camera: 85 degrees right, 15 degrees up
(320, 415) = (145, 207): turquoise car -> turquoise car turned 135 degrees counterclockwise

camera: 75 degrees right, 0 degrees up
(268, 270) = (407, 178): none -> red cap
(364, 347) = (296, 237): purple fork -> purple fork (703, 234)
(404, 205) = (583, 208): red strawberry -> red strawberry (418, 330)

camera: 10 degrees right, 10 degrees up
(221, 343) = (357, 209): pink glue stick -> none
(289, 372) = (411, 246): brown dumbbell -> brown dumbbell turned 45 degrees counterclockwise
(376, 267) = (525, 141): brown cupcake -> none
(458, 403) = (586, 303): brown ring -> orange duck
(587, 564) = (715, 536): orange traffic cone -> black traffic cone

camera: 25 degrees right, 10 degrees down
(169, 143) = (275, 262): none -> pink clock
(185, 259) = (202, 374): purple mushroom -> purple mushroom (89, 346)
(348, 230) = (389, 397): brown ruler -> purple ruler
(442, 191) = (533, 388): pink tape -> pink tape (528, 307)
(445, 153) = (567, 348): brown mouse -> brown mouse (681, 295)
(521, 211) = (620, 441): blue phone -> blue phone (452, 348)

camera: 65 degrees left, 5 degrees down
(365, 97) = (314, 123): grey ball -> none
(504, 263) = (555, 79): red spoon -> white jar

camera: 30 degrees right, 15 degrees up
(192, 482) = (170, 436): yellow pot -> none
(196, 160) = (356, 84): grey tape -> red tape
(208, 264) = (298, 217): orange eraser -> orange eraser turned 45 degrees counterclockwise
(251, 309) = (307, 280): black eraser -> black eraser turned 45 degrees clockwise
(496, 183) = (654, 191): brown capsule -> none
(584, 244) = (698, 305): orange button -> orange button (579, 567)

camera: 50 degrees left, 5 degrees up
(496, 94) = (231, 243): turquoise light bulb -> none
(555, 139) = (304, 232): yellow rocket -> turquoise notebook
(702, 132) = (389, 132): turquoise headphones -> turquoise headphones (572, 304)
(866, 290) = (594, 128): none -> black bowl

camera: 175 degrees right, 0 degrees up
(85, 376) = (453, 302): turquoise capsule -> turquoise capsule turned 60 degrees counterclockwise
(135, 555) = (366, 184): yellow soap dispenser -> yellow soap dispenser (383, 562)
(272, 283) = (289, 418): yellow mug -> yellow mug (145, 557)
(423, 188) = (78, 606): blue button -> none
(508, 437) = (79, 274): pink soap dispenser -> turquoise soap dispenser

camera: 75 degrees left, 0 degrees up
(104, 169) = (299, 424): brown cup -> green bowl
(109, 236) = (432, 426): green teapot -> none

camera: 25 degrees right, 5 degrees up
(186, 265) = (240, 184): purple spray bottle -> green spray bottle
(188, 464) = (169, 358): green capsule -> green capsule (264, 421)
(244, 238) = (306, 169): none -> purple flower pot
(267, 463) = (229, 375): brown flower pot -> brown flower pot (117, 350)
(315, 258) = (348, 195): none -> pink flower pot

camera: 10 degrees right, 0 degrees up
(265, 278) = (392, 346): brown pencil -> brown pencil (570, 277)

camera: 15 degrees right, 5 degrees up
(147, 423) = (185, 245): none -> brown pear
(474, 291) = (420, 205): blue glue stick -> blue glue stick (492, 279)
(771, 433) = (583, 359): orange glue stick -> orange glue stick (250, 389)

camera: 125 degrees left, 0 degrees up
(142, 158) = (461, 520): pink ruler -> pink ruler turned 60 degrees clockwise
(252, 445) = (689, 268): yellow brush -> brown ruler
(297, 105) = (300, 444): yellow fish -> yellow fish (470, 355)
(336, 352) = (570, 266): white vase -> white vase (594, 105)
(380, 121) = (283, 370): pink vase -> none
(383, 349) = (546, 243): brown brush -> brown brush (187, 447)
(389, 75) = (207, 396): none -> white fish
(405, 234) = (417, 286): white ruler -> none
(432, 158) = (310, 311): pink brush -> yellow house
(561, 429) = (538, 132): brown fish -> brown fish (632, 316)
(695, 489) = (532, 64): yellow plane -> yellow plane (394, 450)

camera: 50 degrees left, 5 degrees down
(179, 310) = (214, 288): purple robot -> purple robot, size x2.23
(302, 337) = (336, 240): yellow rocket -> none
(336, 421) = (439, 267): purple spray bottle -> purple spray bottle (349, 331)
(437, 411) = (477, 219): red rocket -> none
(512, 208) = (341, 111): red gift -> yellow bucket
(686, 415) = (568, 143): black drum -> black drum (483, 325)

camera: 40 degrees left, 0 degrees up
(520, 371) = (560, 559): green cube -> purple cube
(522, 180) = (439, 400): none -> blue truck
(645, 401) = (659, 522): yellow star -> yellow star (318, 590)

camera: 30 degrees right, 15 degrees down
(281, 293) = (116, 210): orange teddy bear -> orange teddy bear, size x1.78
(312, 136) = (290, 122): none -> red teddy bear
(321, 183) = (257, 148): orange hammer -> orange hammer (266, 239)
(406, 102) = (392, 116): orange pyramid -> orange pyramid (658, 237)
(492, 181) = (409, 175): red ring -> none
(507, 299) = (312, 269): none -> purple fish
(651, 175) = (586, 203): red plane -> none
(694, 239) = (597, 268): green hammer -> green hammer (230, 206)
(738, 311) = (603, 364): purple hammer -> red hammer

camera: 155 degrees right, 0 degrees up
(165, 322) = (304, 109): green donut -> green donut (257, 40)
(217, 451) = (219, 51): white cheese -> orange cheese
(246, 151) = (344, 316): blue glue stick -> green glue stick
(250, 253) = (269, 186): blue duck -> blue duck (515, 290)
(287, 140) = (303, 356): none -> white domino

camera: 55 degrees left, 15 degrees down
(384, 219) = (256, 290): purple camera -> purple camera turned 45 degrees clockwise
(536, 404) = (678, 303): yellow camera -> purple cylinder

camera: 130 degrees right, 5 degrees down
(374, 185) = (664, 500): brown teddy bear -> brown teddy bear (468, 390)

→ EXERCISE DESCRIPTION:
Print out each record above exactly, with nothing omitted.

→ EXERCISE RESPONSE:
camera: 85 degrees right, 15 degrees up
(320, 415) = (145, 207): turquoise car -> turquoise car turned 135 degrees counterclockwise

camera: 75 degrees right, 0 degrees up
(268, 270) = (407, 178): none -> red cap
(364, 347) = (296, 237): purple fork -> purple fork (703, 234)
(404, 205) = (583, 208): red strawberry -> red strawberry (418, 330)

camera: 10 degrees right, 10 degrees up
(221, 343) = (357, 209): pink glue stick -> none
(289, 372) = (411, 246): brown dumbbell -> brown dumbbell turned 45 degrees counterclockwise
(376, 267) = (525, 141): brown cupcake -> none
(458, 403) = (586, 303): brown ring -> orange duck
(587, 564) = (715, 536): orange traffic cone -> black traffic cone

camera: 25 degrees right, 10 degrees down
(169, 143) = (275, 262): none -> pink clock
(185, 259) = (202, 374): purple mushroom -> purple mushroom (89, 346)
(348, 230) = (389, 397): brown ruler -> purple ruler
(442, 191) = (533, 388): pink tape -> pink tape (528, 307)
(445, 153) = (567, 348): brown mouse -> brown mouse (681, 295)
(521, 211) = (620, 441): blue phone -> blue phone (452, 348)

camera: 65 degrees left, 5 degrees down
(365, 97) = (314, 123): grey ball -> none
(504, 263) = (555, 79): red spoon -> white jar

camera: 30 degrees right, 15 degrees up
(192, 482) = (170, 436): yellow pot -> none
(196, 160) = (356, 84): grey tape -> red tape
(208, 264) = (298, 217): orange eraser -> orange eraser turned 45 degrees counterclockwise
(251, 309) = (307, 280): black eraser -> black eraser turned 45 degrees clockwise
(496, 183) = (654, 191): brown capsule -> none
(584, 244) = (698, 305): orange button -> orange button (579, 567)

camera: 50 degrees left, 5 degrees up
(496, 94) = (231, 243): turquoise light bulb -> none
(555, 139) = (304, 232): yellow rocket -> turquoise notebook
(702, 132) = (389, 132): turquoise headphones -> turquoise headphones (572, 304)
(866, 290) = (594, 128): none -> black bowl

camera: 175 degrees right, 0 degrees up
(85, 376) = (453, 302): turquoise capsule -> turquoise capsule turned 60 degrees counterclockwise
(135, 555) = (366, 184): yellow soap dispenser -> yellow soap dispenser (383, 562)
(272, 283) = (289, 418): yellow mug -> yellow mug (145, 557)
(423, 188) = (78, 606): blue button -> none
(508, 437) = (79, 274): pink soap dispenser -> turquoise soap dispenser

camera: 75 degrees left, 0 degrees up
(104, 169) = (299, 424): brown cup -> green bowl
(109, 236) = (432, 426): green teapot -> none

camera: 25 degrees right, 5 degrees up
(186, 265) = (240, 184): purple spray bottle -> green spray bottle
(188, 464) = (169, 358): green capsule -> green capsule (264, 421)
(244, 238) = (306, 169): none -> purple flower pot
(267, 463) = (229, 375): brown flower pot -> brown flower pot (117, 350)
(315, 258) = (348, 195): none -> pink flower pot

camera: 10 degrees right, 0 degrees up
(265, 278) = (392, 346): brown pencil -> brown pencil (570, 277)

camera: 15 degrees right, 5 degrees up
(147, 423) = (185, 245): none -> brown pear
(474, 291) = (420, 205): blue glue stick -> blue glue stick (492, 279)
(771, 433) = (583, 359): orange glue stick -> orange glue stick (250, 389)

camera: 125 degrees left, 0 degrees up
(142, 158) = (461, 520): pink ruler -> pink ruler turned 60 degrees clockwise
(252, 445) = (689, 268): yellow brush -> brown ruler
(297, 105) = (300, 444): yellow fish -> yellow fish (470, 355)
(336, 352) = (570, 266): white vase -> white vase (594, 105)
(380, 121) = (283, 370): pink vase -> none
(383, 349) = (546, 243): brown brush -> brown brush (187, 447)
(389, 75) = (207, 396): none -> white fish
(405, 234) = (417, 286): white ruler -> none
(432, 158) = (310, 311): pink brush -> yellow house
(561, 429) = (538, 132): brown fish -> brown fish (632, 316)
(695, 489) = (532, 64): yellow plane -> yellow plane (394, 450)

camera: 50 degrees left, 5 degrees down
(179, 310) = (214, 288): purple robot -> purple robot, size x2.23
(302, 337) = (336, 240): yellow rocket -> none
(336, 421) = (439, 267): purple spray bottle -> purple spray bottle (349, 331)
(437, 411) = (477, 219): red rocket -> none
(512, 208) = (341, 111): red gift -> yellow bucket
(686, 415) = (568, 143): black drum -> black drum (483, 325)

camera: 40 degrees left, 0 degrees up
(520, 371) = (560, 559): green cube -> purple cube
(522, 180) = (439, 400): none -> blue truck
(645, 401) = (659, 522): yellow star -> yellow star (318, 590)

camera: 30 degrees right, 15 degrees down
(281, 293) = (116, 210): orange teddy bear -> orange teddy bear, size x1.78
(312, 136) = (290, 122): none -> red teddy bear
(321, 183) = (257, 148): orange hammer -> orange hammer (266, 239)
(406, 102) = (392, 116): orange pyramid -> orange pyramid (658, 237)
(492, 181) = (409, 175): red ring -> none
(507, 299) = (312, 269): none -> purple fish
(651, 175) = (586, 203): red plane -> none
(694, 239) = (597, 268): green hammer -> green hammer (230, 206)
(738, 311) = (603, 364): purple hammer -> red hammer

camera: 155 degrees right, 0 degrees up
(165, 322) = (304, 109): green donut -> green donut (257, 40)
(217, 451) = (219, 51): white cheese -> orange cheese
(246, 151) = (344, 316): blue glue stick -> green glue stick
(250, 253) = (269, 186): blue duck -> blue duck (515, 290)
(287, 140) = (303, 356): none -> white domino

camera: 55 degrees left, 15 degrees down
(384, 219) = (256, 290): purple camera -> purple camera turned 45 degrees clockwise
(536, 404) = (678, 303): yellow camera -> purple cylinder

camera: 130 degrees right, 5 degrees down
(374, 185) = (664, 500): brown teddy bear -> brown teddy bear (468, 390)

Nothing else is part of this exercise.